_YOUR INSTRUCTIONS_
All of the records should be given again exactly as they appear.

>>>>

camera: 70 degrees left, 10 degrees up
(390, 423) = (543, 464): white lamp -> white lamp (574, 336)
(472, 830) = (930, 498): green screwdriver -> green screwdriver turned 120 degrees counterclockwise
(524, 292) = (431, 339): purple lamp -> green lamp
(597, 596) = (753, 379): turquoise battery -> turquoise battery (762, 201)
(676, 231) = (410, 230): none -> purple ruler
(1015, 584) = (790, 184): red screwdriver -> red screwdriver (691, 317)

<<<<

_ANSWER SECTION_
camera: 70 degrees left, 10 degrees up
(390, 423) = (543, 464): white lamp -> white lamp (574, 336)
(472, 830) = (930, 498): green screwdriver -> green screwdriver turned 120 degrees counterclockwise
(524, 292) = (431, 339): purple lamp -> green lamp
(597, 596) = (753, 379): turquoise battery -> turquoise battery (762, 201)
(676, 231) = (410, 230): none -> purple ruler
(1015, 584) = (790, 184): red screwdriver -> red screwdriver (691, 317)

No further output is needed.